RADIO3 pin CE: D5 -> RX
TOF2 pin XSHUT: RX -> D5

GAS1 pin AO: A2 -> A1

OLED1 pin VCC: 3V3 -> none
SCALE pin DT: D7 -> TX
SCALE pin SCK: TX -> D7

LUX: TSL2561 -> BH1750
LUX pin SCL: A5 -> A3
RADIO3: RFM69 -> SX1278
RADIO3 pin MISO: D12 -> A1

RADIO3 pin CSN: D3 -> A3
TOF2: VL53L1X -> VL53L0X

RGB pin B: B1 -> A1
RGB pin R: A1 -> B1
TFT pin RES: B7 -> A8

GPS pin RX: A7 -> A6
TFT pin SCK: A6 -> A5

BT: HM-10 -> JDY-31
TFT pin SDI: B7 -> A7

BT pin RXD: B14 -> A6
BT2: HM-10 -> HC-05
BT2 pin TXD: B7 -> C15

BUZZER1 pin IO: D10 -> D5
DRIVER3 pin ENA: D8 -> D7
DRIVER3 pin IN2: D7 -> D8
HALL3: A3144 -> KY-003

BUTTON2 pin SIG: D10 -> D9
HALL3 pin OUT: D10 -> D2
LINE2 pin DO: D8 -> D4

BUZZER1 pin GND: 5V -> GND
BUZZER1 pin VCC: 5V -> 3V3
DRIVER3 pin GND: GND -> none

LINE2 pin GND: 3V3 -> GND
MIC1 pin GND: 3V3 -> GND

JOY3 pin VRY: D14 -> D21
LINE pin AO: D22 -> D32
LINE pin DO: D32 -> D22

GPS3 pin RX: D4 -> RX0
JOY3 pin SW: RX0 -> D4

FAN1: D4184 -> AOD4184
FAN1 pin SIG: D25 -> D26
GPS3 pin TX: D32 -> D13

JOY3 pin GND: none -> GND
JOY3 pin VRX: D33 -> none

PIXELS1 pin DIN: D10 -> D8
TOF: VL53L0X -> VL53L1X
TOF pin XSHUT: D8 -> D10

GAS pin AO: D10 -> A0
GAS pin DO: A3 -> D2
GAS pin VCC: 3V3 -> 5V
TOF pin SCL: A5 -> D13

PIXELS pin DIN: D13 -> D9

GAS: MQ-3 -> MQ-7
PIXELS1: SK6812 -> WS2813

----------

→ Exercise directions: Please tally the lines above that include the word "none" and answer with the number by itself.

→ Answer: 4